Dataset entries:
= = = = =
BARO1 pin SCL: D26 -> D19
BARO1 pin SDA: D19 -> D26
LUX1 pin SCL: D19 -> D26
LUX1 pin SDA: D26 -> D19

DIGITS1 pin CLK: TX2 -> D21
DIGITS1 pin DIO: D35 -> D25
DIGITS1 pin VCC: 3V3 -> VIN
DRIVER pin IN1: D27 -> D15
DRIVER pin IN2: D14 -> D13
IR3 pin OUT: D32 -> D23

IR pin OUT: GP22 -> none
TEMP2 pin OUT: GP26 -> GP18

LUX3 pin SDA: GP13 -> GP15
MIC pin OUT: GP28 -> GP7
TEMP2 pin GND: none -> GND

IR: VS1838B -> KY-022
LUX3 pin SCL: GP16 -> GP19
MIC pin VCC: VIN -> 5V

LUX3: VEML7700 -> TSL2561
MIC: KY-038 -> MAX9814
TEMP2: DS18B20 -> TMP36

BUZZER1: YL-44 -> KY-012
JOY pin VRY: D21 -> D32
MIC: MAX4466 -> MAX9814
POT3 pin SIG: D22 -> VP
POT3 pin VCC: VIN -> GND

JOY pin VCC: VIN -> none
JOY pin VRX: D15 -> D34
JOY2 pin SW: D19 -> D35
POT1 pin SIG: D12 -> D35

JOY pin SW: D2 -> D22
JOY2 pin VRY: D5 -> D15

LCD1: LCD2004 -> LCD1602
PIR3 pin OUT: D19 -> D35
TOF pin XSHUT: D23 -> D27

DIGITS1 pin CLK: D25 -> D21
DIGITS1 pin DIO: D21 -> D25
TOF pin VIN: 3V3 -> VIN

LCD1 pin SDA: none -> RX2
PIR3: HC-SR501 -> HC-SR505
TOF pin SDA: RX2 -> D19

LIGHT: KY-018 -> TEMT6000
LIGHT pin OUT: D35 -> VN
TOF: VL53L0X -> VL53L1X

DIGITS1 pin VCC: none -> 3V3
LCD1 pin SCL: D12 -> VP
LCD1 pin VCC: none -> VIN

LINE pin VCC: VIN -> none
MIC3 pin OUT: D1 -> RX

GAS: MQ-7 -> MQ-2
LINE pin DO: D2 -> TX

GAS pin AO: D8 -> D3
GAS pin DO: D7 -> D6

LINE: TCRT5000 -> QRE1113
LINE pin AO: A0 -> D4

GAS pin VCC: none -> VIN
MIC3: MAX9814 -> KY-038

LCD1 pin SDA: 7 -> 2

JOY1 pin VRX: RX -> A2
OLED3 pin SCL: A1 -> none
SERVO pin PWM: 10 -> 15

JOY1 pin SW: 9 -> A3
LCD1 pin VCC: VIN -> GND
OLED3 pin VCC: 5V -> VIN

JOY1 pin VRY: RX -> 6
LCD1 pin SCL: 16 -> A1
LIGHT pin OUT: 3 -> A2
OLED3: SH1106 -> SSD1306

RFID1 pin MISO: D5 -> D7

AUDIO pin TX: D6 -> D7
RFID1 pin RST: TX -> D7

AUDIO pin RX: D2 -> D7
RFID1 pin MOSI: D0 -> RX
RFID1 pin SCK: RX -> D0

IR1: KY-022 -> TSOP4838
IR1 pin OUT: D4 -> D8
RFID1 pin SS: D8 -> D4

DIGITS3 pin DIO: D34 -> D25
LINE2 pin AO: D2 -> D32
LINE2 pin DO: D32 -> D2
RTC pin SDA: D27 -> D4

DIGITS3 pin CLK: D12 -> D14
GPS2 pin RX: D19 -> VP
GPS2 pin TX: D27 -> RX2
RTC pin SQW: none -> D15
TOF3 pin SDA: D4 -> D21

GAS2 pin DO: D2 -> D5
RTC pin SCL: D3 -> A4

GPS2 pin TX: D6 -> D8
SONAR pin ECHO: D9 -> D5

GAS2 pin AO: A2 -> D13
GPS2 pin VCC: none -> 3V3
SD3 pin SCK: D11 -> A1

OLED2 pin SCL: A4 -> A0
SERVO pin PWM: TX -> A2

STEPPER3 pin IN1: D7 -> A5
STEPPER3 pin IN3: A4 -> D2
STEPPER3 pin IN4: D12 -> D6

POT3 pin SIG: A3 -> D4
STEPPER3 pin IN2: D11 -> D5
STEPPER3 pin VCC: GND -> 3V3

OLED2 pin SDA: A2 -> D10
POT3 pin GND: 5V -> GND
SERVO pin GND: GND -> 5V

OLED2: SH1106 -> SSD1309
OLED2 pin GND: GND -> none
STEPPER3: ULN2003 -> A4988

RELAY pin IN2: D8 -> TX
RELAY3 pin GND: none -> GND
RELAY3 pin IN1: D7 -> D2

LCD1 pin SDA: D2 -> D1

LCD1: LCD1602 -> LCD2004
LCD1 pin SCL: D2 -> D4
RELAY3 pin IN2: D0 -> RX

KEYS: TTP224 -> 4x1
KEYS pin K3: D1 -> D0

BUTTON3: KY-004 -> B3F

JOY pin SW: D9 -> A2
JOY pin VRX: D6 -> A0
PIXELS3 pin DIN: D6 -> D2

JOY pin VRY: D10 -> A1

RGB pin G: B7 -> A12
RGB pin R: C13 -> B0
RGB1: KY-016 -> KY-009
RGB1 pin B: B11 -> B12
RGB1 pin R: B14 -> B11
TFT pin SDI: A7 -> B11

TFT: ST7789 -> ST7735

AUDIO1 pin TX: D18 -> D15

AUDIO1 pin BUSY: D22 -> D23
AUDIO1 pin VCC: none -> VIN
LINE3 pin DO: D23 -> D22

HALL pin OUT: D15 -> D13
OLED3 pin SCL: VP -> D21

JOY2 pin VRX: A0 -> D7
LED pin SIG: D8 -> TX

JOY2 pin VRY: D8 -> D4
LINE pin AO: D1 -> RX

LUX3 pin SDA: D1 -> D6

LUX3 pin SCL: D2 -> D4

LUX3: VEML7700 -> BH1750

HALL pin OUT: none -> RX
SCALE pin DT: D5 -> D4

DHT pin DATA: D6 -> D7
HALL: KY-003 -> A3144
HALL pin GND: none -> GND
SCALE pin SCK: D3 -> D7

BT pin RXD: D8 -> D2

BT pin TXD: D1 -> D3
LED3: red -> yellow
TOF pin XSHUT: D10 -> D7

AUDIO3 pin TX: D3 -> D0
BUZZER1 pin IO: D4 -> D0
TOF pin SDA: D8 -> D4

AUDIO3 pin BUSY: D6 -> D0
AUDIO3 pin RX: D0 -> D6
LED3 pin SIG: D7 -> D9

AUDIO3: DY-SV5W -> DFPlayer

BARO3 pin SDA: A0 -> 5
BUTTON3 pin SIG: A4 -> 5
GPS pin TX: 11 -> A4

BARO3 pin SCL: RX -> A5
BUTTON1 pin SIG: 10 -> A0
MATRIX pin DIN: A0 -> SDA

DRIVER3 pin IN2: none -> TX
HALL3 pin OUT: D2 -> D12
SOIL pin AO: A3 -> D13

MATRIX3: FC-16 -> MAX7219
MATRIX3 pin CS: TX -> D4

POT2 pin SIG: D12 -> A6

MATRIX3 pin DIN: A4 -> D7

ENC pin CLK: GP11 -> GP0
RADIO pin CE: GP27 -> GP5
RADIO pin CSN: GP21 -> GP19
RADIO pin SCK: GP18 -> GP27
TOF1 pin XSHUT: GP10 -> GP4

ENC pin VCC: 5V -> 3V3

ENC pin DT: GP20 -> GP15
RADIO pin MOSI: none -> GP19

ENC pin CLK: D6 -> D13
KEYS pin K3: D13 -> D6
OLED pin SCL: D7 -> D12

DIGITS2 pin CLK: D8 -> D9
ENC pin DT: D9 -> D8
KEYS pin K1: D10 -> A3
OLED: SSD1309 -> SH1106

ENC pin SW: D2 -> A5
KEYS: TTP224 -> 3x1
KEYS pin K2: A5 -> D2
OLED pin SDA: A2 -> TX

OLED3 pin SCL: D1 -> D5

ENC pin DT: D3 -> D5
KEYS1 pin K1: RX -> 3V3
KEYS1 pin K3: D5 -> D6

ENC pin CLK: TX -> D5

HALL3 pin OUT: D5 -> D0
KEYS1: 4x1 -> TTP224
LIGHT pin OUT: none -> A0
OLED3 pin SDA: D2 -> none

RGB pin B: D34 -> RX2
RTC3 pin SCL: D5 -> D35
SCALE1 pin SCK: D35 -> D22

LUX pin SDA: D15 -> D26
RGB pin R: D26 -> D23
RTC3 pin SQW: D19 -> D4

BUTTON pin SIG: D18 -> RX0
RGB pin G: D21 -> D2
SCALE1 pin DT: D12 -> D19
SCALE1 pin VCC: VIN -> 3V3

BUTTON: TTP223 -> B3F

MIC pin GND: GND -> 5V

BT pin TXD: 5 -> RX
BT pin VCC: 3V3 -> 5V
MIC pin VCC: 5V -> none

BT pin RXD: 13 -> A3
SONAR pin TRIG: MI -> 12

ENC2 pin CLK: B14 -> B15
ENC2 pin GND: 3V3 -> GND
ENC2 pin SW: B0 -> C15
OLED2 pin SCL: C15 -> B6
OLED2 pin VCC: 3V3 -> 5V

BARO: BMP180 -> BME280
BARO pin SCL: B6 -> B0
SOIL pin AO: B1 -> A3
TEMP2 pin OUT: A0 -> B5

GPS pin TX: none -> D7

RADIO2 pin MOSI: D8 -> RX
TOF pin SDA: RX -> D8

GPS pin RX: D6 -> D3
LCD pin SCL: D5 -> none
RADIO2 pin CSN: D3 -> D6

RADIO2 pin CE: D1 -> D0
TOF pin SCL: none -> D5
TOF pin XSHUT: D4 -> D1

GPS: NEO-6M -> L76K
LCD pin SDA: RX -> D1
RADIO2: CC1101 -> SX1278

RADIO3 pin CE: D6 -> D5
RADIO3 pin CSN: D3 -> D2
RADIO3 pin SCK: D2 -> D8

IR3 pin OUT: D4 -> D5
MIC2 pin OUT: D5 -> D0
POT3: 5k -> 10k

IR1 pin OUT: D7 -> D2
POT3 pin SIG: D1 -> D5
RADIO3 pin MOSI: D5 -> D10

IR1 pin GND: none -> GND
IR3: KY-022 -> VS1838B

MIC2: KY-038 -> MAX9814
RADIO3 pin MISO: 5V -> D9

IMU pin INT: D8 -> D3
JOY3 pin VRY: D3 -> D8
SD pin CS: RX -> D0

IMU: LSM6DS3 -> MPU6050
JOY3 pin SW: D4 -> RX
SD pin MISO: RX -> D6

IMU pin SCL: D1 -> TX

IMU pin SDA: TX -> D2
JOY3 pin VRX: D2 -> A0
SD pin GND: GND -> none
= = = = =
> _Instructions to follow_:
Copy all lines above containing the string "LIGHT".

> _Output for this exercise_:
LIGHT: KY-018 -> TEMT6000
LIGHT pin OUT: D35 -> VN
LIGHT pin OUT: 3 -> A2
LIGHT pin OUT: none -> A0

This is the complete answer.